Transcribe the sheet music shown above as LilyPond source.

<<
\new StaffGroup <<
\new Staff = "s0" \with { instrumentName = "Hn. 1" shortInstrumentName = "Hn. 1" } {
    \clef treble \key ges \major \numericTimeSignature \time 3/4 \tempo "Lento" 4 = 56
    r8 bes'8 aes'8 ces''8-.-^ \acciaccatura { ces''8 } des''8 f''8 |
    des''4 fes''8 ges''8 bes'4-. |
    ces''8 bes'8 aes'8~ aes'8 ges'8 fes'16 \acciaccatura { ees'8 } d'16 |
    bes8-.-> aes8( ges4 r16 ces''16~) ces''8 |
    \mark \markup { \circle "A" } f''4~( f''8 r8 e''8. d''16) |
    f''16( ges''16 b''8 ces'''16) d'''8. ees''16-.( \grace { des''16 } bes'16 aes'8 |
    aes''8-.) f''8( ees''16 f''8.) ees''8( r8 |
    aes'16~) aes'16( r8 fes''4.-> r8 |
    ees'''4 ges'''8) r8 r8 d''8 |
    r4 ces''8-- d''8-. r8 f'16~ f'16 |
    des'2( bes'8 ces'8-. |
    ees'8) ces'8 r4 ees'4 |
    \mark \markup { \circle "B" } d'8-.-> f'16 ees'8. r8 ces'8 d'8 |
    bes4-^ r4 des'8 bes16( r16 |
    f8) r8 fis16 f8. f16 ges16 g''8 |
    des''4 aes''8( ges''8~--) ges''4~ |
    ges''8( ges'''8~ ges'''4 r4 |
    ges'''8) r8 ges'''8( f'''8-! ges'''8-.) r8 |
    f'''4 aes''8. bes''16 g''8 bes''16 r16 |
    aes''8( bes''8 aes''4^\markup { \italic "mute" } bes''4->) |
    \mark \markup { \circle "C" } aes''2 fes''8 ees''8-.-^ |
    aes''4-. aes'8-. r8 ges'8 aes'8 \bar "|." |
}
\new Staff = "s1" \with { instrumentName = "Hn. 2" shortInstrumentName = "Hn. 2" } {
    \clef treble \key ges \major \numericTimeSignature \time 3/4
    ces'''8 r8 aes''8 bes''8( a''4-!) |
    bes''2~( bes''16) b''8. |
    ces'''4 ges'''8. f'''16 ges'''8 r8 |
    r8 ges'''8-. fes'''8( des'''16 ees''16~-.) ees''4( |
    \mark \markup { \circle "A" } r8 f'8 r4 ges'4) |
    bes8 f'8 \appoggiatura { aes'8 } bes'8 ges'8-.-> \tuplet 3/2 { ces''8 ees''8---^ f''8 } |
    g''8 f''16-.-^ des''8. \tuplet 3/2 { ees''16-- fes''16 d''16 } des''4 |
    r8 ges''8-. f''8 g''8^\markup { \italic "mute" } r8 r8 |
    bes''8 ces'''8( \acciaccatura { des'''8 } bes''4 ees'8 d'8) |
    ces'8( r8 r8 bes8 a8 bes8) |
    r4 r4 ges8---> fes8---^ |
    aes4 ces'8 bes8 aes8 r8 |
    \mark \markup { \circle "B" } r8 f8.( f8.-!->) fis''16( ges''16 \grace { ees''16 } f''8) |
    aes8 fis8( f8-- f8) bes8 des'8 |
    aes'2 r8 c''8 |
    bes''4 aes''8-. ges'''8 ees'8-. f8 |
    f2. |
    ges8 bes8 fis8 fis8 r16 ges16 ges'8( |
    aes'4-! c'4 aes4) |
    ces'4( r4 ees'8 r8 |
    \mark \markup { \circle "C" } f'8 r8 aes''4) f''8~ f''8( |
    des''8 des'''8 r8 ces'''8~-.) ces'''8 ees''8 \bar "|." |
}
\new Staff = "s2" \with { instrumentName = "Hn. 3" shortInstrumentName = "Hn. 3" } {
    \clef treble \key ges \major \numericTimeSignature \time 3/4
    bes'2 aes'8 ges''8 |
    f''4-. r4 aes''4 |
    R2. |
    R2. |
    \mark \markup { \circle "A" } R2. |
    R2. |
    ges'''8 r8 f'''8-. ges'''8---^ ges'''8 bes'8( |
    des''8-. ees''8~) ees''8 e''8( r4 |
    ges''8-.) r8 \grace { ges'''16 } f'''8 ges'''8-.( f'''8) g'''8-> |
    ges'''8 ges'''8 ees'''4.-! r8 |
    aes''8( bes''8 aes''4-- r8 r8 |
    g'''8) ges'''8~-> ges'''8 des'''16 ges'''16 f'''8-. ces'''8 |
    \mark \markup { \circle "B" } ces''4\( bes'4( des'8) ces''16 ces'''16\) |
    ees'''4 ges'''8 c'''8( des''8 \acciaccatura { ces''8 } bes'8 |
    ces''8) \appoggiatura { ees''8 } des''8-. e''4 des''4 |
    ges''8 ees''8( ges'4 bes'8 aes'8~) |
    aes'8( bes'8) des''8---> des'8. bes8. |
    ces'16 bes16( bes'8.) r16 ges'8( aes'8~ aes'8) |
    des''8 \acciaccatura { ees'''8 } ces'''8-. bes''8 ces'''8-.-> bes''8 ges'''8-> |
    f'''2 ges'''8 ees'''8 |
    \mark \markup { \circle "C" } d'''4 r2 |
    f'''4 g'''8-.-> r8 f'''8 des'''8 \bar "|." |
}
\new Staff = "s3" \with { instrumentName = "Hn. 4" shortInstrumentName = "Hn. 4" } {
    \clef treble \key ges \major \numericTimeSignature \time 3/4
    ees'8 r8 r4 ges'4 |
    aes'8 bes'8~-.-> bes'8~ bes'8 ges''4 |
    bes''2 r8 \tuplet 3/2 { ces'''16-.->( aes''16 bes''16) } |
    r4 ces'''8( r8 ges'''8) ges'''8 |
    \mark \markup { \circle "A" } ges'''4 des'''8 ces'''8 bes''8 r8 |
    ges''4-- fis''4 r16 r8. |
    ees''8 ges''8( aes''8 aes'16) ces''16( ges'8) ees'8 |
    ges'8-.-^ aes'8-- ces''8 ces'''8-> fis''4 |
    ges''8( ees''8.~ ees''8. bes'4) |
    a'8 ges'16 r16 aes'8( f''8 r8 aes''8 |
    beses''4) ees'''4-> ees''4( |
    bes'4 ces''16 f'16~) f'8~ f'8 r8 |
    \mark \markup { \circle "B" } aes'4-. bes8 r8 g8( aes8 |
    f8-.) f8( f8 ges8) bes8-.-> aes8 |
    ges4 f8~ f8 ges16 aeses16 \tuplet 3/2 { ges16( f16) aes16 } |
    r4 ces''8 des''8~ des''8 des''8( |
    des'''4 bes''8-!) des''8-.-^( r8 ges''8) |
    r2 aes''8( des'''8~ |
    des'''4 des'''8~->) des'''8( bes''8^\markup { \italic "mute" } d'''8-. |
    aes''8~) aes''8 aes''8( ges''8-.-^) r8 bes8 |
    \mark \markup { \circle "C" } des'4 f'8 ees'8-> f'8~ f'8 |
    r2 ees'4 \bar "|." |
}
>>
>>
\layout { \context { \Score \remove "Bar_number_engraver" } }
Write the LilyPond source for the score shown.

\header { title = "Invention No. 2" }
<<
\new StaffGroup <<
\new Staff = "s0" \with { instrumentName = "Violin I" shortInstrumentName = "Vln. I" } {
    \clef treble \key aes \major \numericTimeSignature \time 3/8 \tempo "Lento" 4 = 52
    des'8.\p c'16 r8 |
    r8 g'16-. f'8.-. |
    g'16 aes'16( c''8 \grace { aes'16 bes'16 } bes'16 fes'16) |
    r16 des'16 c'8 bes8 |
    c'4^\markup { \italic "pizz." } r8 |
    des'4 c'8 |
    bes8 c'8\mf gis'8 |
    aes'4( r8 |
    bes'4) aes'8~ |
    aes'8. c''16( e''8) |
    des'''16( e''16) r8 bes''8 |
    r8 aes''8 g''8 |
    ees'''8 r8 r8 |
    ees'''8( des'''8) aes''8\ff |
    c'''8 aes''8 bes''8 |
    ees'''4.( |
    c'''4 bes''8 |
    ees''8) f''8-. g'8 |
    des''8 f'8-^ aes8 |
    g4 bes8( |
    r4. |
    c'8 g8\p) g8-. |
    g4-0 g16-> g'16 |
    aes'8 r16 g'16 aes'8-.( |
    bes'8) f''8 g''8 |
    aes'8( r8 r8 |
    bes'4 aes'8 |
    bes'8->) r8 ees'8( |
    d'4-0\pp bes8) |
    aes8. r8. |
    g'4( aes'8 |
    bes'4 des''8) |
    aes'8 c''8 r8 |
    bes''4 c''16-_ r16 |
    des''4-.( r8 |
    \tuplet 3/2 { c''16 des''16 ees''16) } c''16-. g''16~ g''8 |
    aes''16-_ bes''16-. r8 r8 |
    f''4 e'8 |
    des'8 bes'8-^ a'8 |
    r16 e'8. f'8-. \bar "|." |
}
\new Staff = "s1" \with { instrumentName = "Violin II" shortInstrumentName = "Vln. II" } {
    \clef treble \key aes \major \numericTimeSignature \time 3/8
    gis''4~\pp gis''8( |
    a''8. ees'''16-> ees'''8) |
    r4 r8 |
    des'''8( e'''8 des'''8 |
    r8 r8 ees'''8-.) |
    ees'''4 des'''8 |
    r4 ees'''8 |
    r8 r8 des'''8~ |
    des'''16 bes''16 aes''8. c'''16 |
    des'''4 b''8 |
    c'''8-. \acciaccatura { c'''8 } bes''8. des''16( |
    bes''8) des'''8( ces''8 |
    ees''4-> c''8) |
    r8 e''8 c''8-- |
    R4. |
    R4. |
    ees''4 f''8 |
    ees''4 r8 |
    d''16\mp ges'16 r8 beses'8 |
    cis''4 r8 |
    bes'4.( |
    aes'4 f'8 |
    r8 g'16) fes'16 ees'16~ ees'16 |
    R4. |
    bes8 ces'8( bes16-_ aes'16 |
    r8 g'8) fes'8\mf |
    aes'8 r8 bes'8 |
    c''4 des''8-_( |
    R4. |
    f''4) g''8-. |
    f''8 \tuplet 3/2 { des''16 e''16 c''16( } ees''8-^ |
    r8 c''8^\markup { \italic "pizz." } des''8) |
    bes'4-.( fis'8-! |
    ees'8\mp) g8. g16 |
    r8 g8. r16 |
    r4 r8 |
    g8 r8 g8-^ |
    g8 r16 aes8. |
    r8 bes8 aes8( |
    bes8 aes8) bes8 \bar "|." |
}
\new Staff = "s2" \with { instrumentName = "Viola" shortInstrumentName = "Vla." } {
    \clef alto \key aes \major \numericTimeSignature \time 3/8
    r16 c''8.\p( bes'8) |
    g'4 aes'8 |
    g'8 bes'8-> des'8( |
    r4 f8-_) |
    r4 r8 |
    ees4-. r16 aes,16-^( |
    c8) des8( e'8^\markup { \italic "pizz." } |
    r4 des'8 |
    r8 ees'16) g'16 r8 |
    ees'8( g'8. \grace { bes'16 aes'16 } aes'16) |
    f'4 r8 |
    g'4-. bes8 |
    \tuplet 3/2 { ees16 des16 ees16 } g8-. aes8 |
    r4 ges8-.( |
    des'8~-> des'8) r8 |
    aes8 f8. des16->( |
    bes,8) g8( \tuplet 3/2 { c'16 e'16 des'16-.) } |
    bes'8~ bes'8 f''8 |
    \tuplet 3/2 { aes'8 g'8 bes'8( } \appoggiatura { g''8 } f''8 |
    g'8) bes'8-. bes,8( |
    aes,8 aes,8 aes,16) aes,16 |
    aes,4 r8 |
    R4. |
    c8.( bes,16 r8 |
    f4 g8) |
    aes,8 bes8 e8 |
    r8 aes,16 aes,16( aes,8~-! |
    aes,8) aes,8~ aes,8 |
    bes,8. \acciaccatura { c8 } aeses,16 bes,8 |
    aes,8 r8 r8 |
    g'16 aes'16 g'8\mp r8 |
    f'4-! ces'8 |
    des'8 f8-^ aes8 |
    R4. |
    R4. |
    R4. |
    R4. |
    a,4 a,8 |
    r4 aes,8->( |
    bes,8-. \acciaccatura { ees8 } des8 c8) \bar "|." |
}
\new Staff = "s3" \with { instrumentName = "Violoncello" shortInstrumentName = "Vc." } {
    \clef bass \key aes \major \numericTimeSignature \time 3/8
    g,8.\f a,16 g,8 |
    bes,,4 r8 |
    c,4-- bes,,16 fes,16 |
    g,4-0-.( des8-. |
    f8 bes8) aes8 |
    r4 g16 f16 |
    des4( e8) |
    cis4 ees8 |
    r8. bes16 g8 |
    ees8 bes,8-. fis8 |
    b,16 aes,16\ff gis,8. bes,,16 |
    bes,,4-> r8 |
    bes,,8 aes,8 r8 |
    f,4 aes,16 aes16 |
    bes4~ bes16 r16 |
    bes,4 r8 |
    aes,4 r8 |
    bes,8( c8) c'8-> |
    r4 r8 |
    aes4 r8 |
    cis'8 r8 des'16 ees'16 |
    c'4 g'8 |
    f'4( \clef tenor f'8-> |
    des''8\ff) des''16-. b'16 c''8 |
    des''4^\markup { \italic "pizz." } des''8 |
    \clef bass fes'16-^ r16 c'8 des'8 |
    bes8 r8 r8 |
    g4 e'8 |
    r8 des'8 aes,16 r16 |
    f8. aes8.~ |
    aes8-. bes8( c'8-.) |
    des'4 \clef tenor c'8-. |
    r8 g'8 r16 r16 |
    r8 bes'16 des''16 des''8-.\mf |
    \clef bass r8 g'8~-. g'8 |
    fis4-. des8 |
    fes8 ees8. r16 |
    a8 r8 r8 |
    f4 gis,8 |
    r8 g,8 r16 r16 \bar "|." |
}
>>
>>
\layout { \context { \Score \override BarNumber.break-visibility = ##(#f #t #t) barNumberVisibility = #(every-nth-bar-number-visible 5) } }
:::
Aim of the exercise: Pull out every line of the records that contains the string "pizz".

Exercise result:
    c'4^\markup { \italic "pizz." } r8 |
    r8 c''8^\markup { \italic "pizz." } des''8) |
    c8) des8( e'8^\markup { \italic "pizz." } |
    des''4^\markup { \italic "pizz." } des''8 |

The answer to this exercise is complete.